▸ **Description of the task**
The full listing, excluding its pictures, should be printed exactly as it stands.

▸ **Material provided**
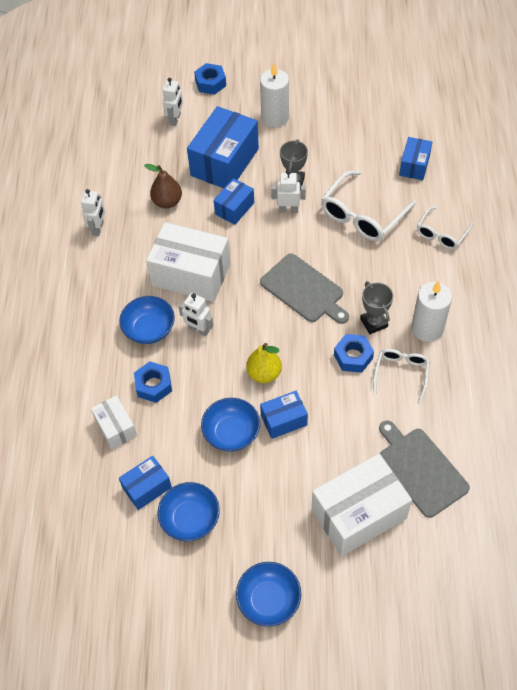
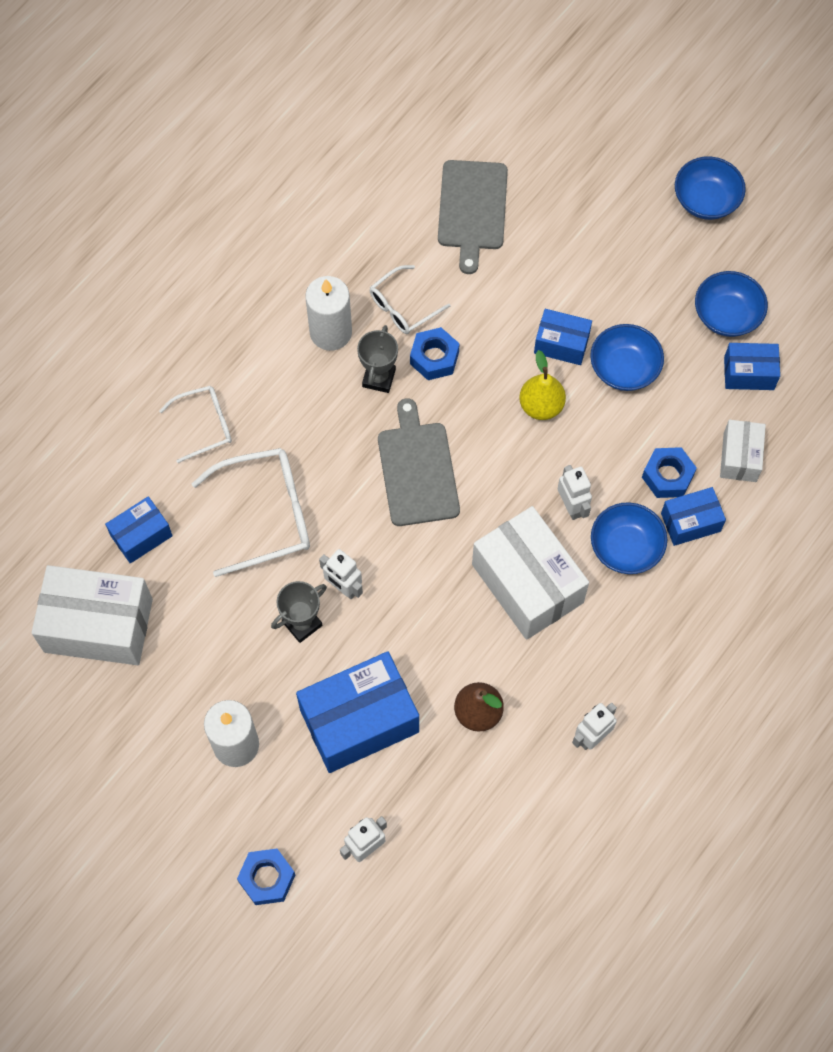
camera: 145 degrees left, 10 degrees up
(234, 208) = (404, 639): blue box -> blue box (690, 522)
(358, 514) = (565, 212): white box -> white box (98, 625)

▸ **Reply to the exercise**
camera: 145 degrees left, 10 degrees up
(234, 208) = (404, 639): blue box -> blue box (690, 522)
(358, 514) = (565, 212): white box -> white box (98, 625)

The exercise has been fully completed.